▶ PROBLEM
Work through the records below and copy every line that includes "none".

# # # # #

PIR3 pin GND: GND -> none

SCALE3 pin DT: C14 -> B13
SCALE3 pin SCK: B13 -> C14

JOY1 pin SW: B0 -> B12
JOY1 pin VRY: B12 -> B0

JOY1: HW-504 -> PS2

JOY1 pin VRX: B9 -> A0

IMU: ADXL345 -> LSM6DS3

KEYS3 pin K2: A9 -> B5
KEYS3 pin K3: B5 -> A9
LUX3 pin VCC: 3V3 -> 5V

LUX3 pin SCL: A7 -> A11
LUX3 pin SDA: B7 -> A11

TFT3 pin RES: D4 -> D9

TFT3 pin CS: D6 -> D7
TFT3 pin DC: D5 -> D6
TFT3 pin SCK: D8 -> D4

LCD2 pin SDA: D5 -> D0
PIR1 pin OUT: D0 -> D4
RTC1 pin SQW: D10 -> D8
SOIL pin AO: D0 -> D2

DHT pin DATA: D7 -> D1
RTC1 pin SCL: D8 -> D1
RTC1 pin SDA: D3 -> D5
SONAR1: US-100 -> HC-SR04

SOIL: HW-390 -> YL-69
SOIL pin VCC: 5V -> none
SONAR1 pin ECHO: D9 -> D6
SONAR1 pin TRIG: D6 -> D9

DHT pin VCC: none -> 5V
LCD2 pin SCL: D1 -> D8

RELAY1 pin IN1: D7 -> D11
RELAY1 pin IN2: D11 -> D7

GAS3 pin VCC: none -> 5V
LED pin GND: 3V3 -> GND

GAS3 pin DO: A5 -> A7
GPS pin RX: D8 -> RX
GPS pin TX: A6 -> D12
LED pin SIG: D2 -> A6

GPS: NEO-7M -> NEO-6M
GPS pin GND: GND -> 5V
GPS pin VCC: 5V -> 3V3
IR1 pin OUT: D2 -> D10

# # # # #

▶ WORKED SOLUTION
PIR3 pin GND: GND -> none
SOIL pin VCC: 5V -> none
DHT pin VCC: none -> 5V
GAS3 pin VCC: none -> 5V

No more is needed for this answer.